-- START OF DATA TO PROCESS --

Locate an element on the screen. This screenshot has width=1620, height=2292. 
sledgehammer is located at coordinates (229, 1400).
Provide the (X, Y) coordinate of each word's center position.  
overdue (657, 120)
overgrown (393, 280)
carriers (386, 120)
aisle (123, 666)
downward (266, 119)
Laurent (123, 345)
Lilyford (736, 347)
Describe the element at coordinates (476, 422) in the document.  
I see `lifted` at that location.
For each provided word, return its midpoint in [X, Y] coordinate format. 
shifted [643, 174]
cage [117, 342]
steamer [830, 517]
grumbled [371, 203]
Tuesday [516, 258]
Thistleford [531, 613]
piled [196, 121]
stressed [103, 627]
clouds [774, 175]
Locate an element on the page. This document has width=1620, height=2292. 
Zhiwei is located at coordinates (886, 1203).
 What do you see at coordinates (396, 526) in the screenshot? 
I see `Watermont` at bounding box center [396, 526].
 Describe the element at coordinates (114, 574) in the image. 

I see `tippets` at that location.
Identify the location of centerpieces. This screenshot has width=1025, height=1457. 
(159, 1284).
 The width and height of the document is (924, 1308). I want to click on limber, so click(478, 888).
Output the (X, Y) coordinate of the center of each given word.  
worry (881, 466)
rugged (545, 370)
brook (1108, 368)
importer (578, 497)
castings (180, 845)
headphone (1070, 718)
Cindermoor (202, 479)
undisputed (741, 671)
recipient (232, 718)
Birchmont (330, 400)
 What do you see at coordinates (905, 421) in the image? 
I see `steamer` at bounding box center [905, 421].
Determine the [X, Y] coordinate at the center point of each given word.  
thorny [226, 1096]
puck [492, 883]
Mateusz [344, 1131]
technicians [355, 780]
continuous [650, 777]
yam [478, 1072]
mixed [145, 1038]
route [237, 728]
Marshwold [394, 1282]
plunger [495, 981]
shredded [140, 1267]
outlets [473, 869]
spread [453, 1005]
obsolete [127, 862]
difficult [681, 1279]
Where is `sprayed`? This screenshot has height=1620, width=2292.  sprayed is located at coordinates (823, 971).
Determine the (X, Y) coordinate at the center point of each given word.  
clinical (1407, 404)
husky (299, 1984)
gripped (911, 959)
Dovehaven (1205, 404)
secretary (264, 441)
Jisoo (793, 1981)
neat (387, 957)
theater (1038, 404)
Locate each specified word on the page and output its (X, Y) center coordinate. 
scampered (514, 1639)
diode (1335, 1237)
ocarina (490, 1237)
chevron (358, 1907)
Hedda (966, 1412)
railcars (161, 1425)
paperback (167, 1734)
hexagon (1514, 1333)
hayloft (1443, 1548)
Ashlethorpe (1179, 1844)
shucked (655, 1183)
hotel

-- END OF DATA TO PROCESS --

● **TASK TO CARRY OUT**
Copy every row above verbatim, with nothing added, dropped, or changed.

● **SOLUTION TO THE PROBLEM**
Locate an element on the screen. This screenshot has width=1620, height=2292. 
sledgehammer is located at coordinates (229, 1400).
Provide the (X, Y) coordinate of each word's center position.  
overdue (657, 120)
overgrown (393, 280)
carriers (386, 120)
aisle (123, 666)
downward (266, 119)
Laurent (123, 345)
Lilyford (736, 347)
Describe the element at coordinates (476, 422) in the document.  
I see `lifted` at that location.
For each provided word, return its midpoint in [X, Y] coordinate format. 
shifted [643, 174]
cage [117, 342]
steamer [830, 517]
grumbled [371, 203]
Tuesday [516, 258]
Thistleford [531, 613]
piled [196, 121]
stressed [103, 627]
clouds [774, 175]
Locate an element on the page. This document has width=1620, height=2292. 
Zhiwei is located at coordinates (886, 1203).
 What do you see at coordinates (396, 526) in the screenshot? 
I see `Watermont` at bounding box center [396, 526].
 Describe the element at coordinates (114, 574) in the image. 

I see `tippets` at that location.
Identify the location of centerpieces. This screenshot has width=1025, height=1457. 
(159, 1284).
 The width and height of the document is (924, 1308). I want to click on limber, so click(478, 888).
Output the (X, Y) coordinate of the center of each given word.  
worry (881, 466)
rugged (545, 370)
brook (1108, 368)
importer (578, 497)
castings (180, 845)
headphone (1070, 718)
Cindermoor (202, 479)
undisputed (741, 671)
recipient (232, 718)
Birchmont (330, 400)
 What do you see at coordinates (905, 421) in the image? 
I see `steamer` at bounding box center [905, 421].
Determine the [X, Y] coordinate at the center point of each given word.  
thorny [226, 1096]
puck [492, 883]
Mateusz [344, 1131]
technicians [355, 780]
continuous [650, 777]
yam [478, 1072]
mixed [145, 1038]
route [237, 728]
Marshwold [394, 1282]
plunger [495, 981]
shredded [140, 1267]
outlets [473, 869]
spread [453, 1005]
obsolete [127, 862]
difficult [681, 1279]
Where is `sprayed`? This screenshot has height=1620, width=2292.  sprayed is located at coordinates (823, 971).
Determine the (X, Y) coordinate at the center point of each given word.  
clinical (1407, 404)
husky (299, 1984)
gripped (911, 959)
Dovehaven (1205, 404)
secretary (264, 441)
Jisoo (793, 1981)
neat (387, 957)
theater (1038, 404)
Locate each specified word on the page and output its (X, Y) center coordinate. 
scampered (514, 1639)
diode (1335, 1237)
ocarina (490, 1237)
chevron (358, 1907)
Hedda (966, 1412)
railcars (161, 1425)
paperback (167, 1734)
hexagon (1514, 1333)
hayloft (1443, 1548)
Ashlethorpe (1179, 1844)
shucked (655, 1183)
hotel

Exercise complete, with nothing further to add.